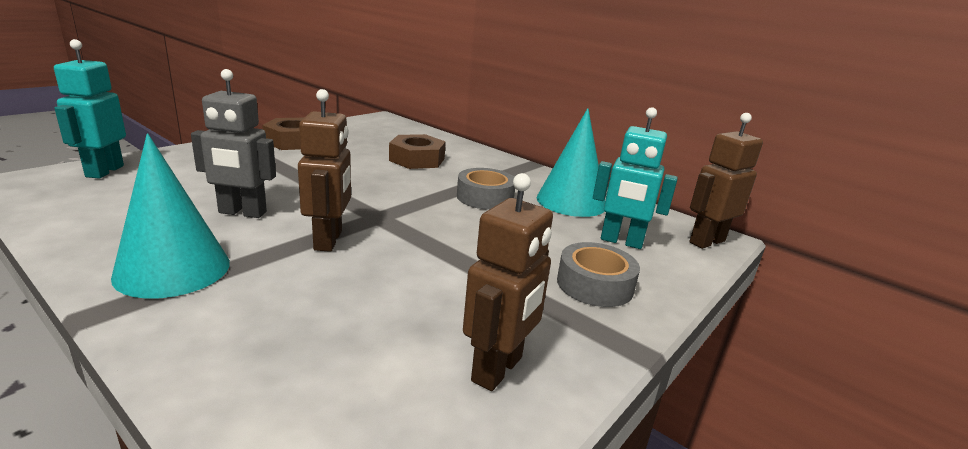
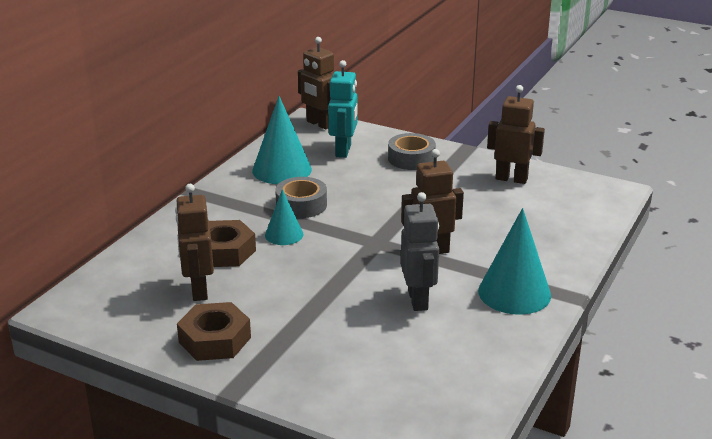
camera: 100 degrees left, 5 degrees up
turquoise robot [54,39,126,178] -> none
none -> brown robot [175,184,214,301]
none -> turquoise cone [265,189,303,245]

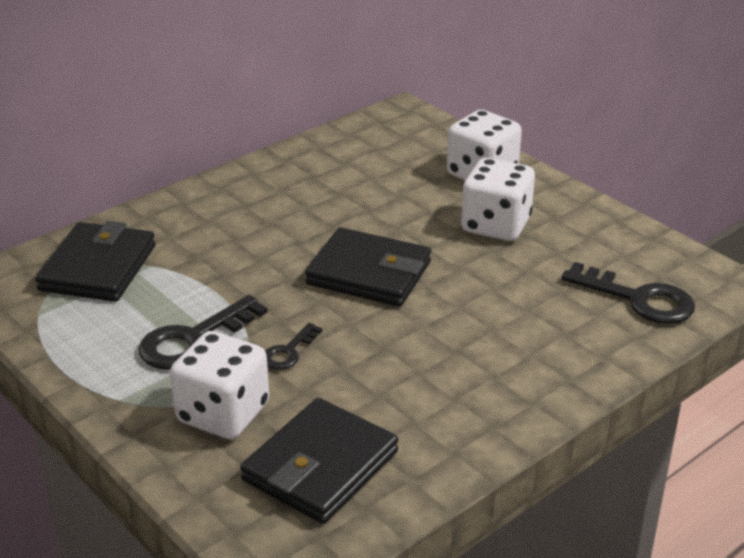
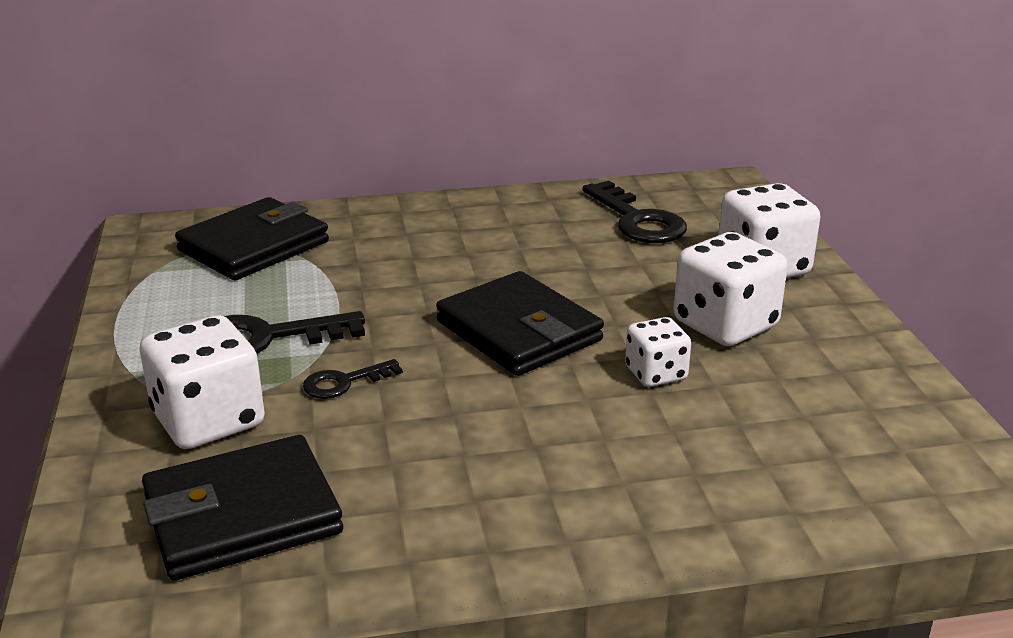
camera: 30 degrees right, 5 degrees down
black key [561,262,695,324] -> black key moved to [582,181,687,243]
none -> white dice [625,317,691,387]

- - - - -

* _JOB ITEM_
A word-for-word copy of the material is required; pictures stay out of it.

* _ANSWER AREA_
camera: 100 degrees left, 5 degrees up
turquoise robot [54,39,126,178] -> none
none -> brown robot [175,184,214,301]
none -> turquoise cone [265,189,303,245]

camera: 30 degrees right, 5 degrees down
black key [561,262,695,324] -> black key moved to [582,181,687,243]
none -> white dice [625,317,691,387]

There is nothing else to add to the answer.